> **Task objective**
The answer must be an exact copy of every entry, with no pictures in it.
[[ Records for the exercise open ]]
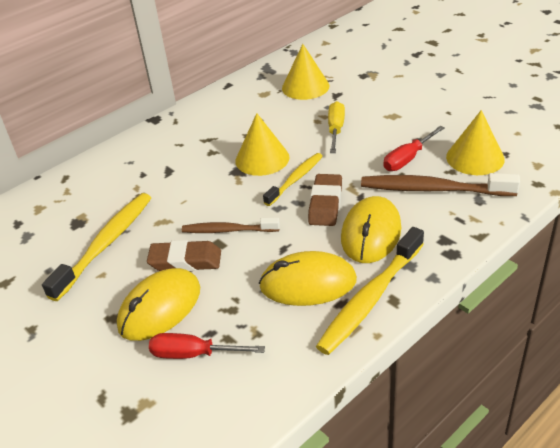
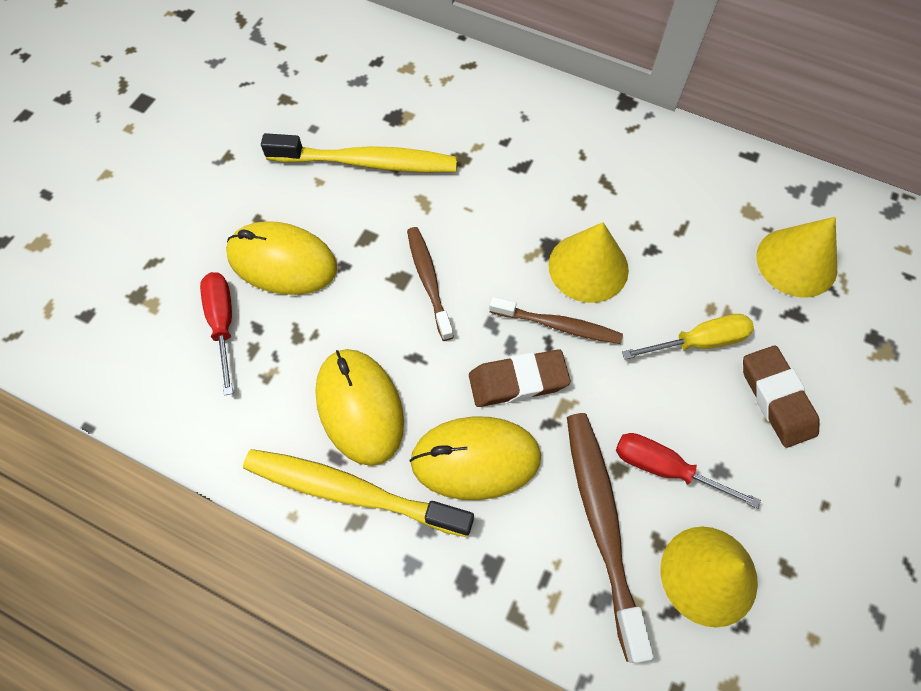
camera: 65 degrees right, 25 degrees up
(185, 261) = (362, 256): brown eraser -> brown eraser (776, 398)
(295, 179) = (558, 325): yellow toothbrush -> brown toothbrush

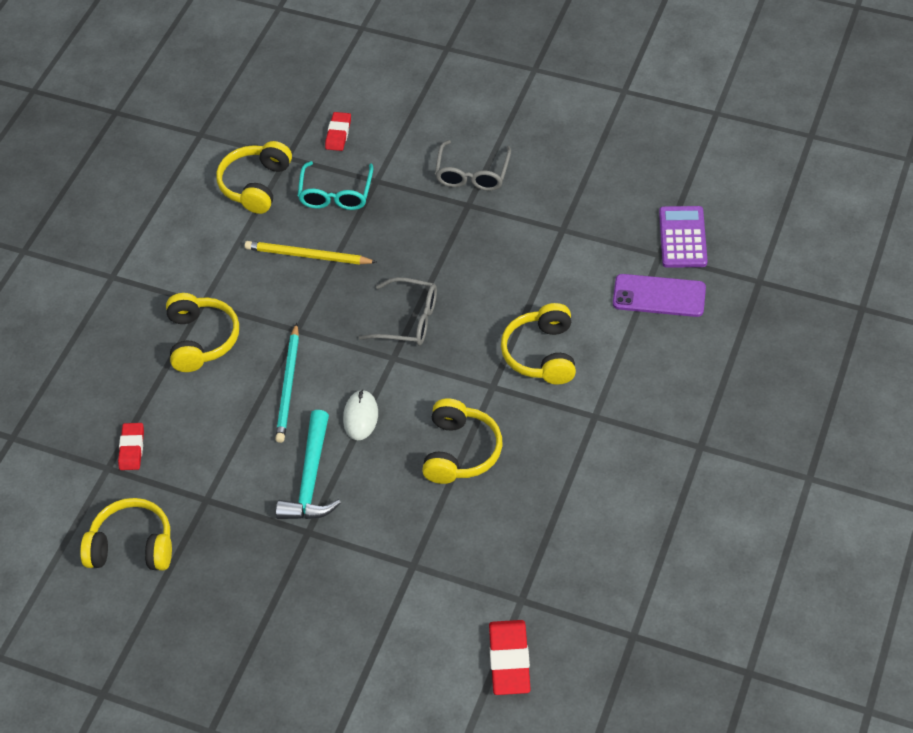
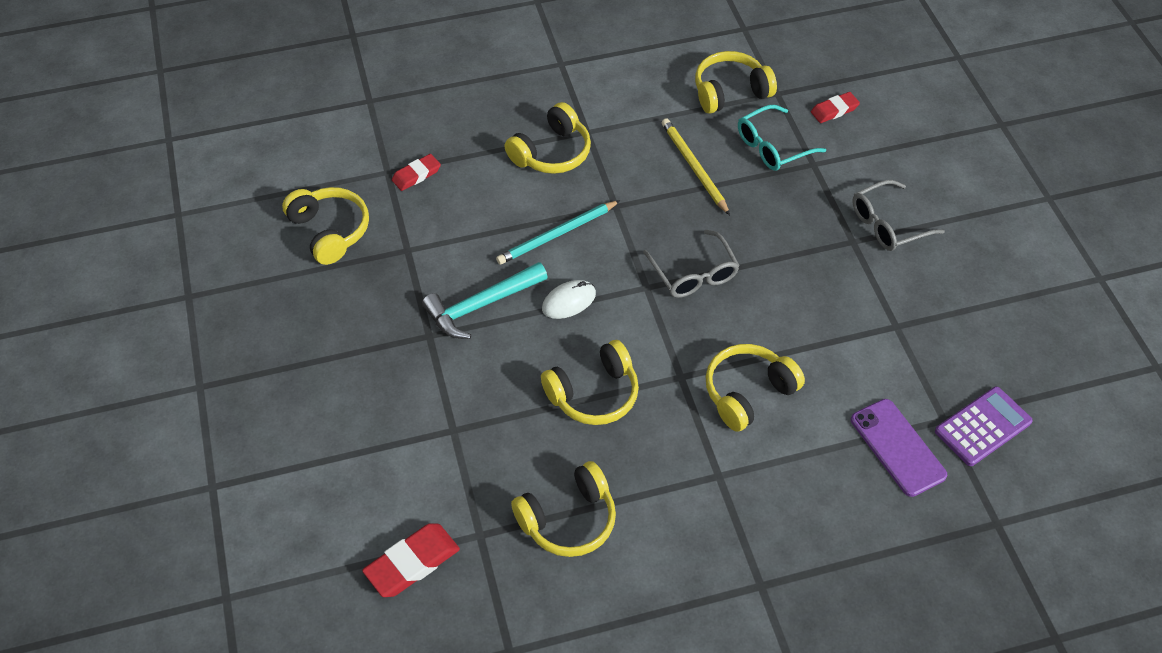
camera: 50 degrees right, 0 degrees up
(555, 533) = (568, 519): none -> yellow headphones

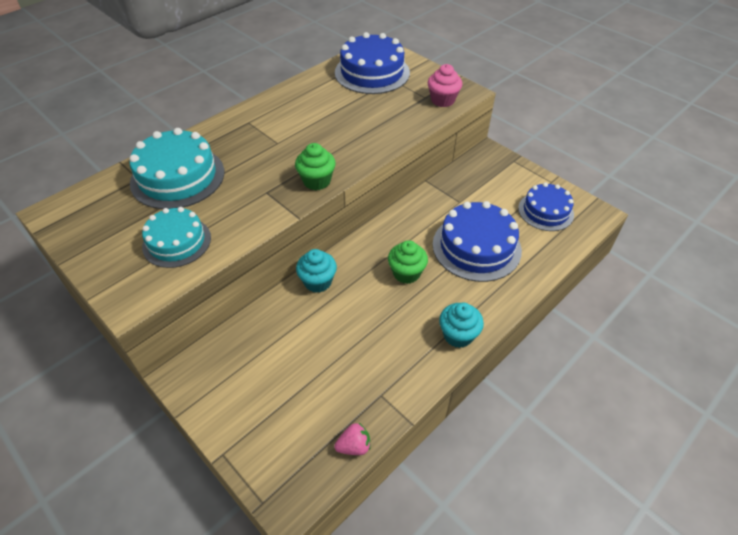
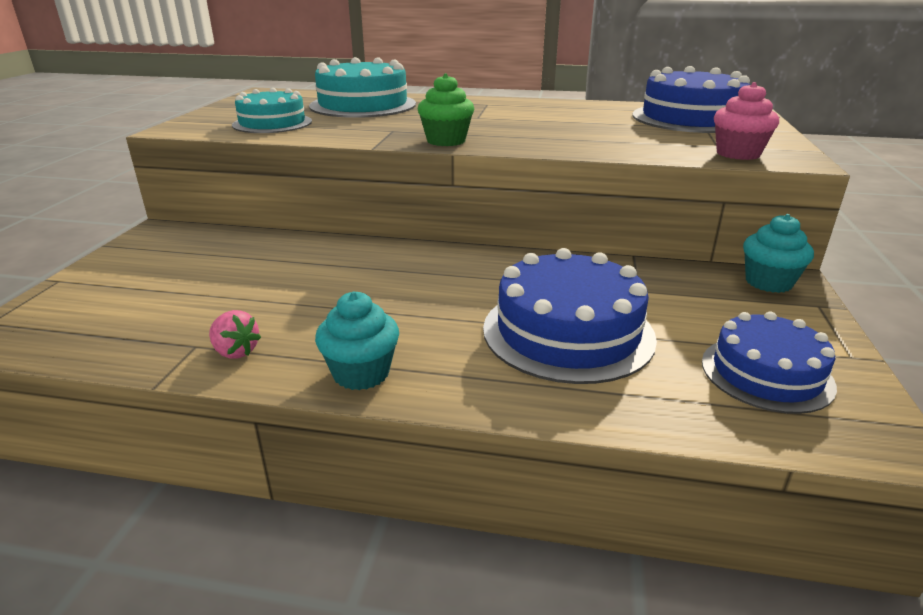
camera: 55 degrees right, 20 degrees down
(318, 282) = (355, 249): turquoise cupcake -> turquoise cupcake (768, 282)
(354, 446) = (94, 354): pink strawberry -> pink strawberry (235, 352)
(406, 273) = (438, 295): green cupcake -> none

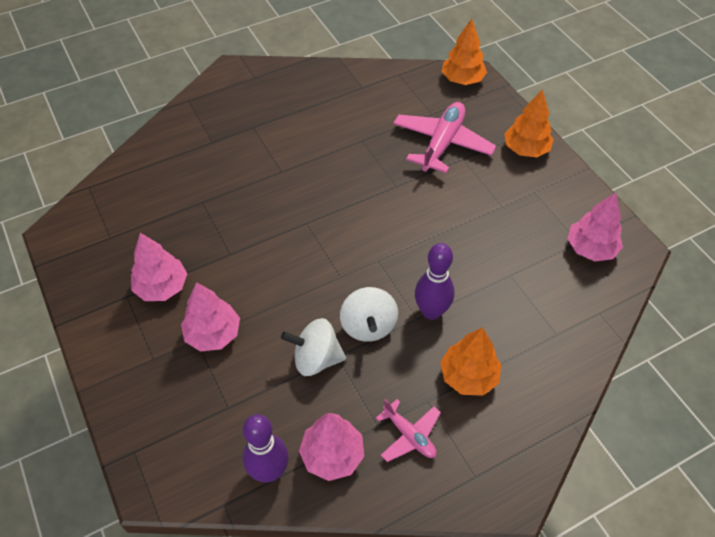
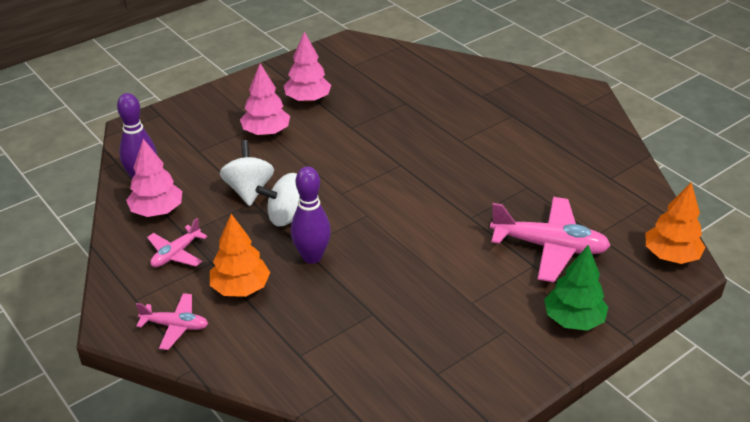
camera: 80 degrees right, 15 degrees down
(517, 438) = (175, 326): none -> pink plane
(525, 149) = (573, 319): orange tree -> green tree
(590, 248) = (429, 384): pink tree -> none

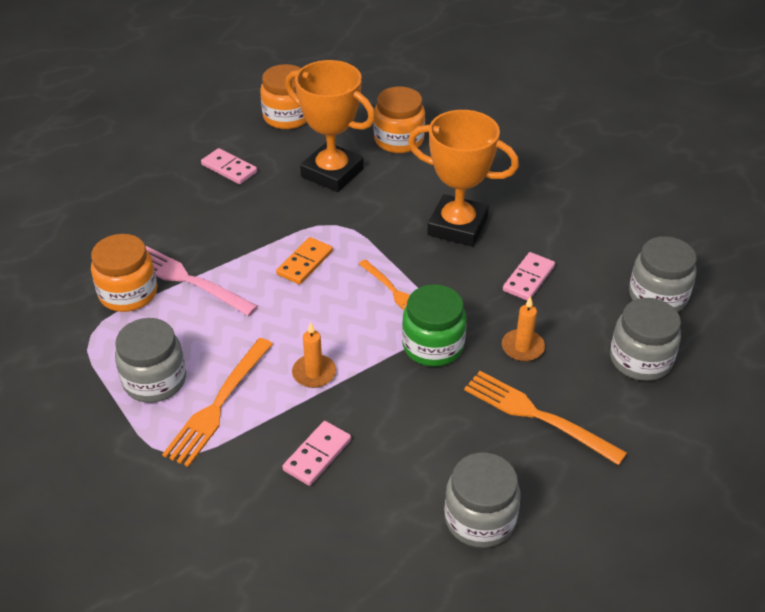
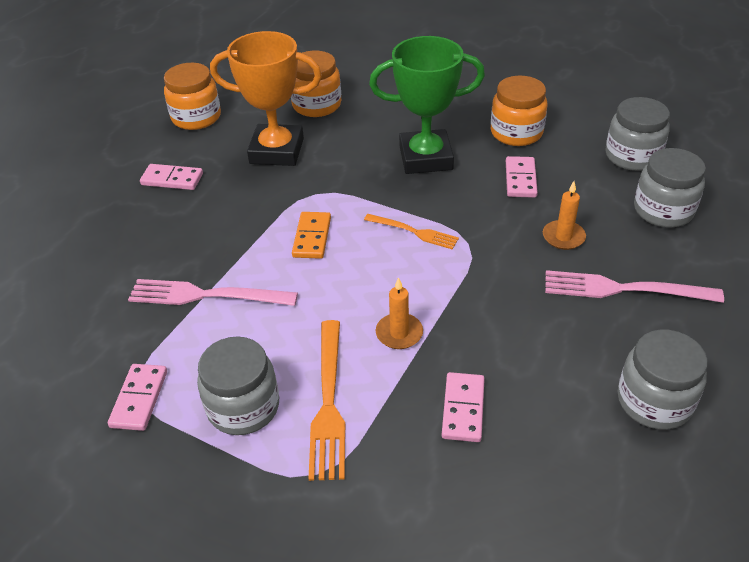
camera: 25 degrees left, 0 degrees up
(87, 342) = (139, 399): none -> pink domino
(128, 293) = (151, 332): orange jar -> orange jar (516, 133)
(433, 346) = (487, 265): green jar -> none
(457, 226) = (425, 158): orange trophy -> green trophy
(536, 415) = (622, 289): orange fork -> pink fork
[[ Records for the exercise closed ]]
> **Expected output**
camera: 65 degrees right, 25 degrees up
(185, 261) = (362, 256): brown eraser -> brown eraser (776, 398)
(295, 179) = (558, 325): yellow toothbrush -> brown toothbrush

camera: 50 degrees right, 0 degrees up
(555, 533) = (568, 519): none -> yellow headphones

camera: 55 degrees right, 20 degrees down
(318, 282) = (355, 249): turquoise cupcake -> turquoise cupcake (768, 282)
(354, 446) = (94, 354): pink strawberry -> pink strawberry (235, 352)
(406, 273) = (438, 295): green cupcake -> none

camera: 80 degrees right, 15 degrees down
(517, 438) = (175, 326): none -> pink plane
(525, 149) = (573, 319): orange tree -> green tree
(590, 248) = (429, 384): pink tree -> none

camera: 25 degrees left, 0 degrees up
(87, 342) = (139, 399): none -> pink domino
(128, 293) = (151, 332): orange jar -> orange jar (516, 133)
(433, 346) = (487, 265): green jar -> none
(457, 226) = (425, 158): orange trophy -> green trophy
(536, 415) = (622, 289): orange fork -> pink fork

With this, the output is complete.